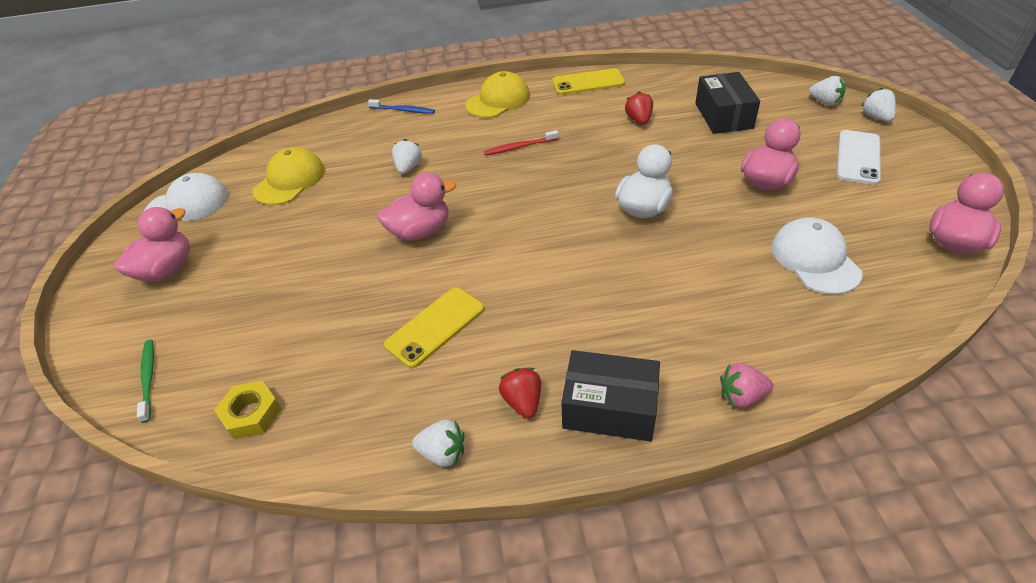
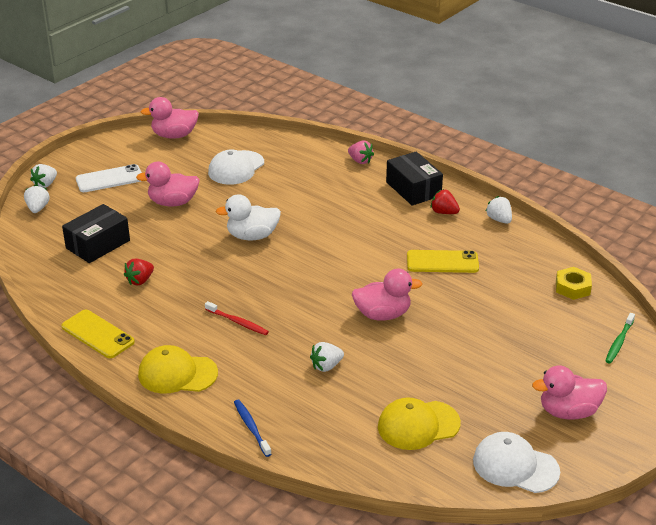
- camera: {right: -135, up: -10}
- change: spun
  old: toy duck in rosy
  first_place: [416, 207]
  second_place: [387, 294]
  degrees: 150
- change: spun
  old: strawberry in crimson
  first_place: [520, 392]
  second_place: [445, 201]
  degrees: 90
━━━━
Assigned task: Only the lines from the one containing "first_place: [416, 207]" to the end of the listing belong in the output, each reproduced exactly.

Exercise output:
  first_place: [416, 207]
  second_place: [387, 294]
  degrees: 150
- change: spun
  old: strawberry in crimson
  first_place: [520, 392]
  second_place: [445, 201]
  degrees: 90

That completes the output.